**To do:** Can the data below be set down again exactly, line for line?
╭─ Information supplied
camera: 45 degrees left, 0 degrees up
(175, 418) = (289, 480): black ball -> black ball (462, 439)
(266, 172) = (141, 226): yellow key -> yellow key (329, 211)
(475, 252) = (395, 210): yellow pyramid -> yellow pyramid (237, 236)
╰─
**Result for this exercise:**
camera: 45 degrees left, 0 degrees up
(175, 418) = (289, 480): black ball -> black ball (462, 439)
(266, 172) = (141, 226): yellow key -> yellow key (329, 211)
(475, 252) = (395, 210): yellow pyramid -> yellow pyramid (237, 236)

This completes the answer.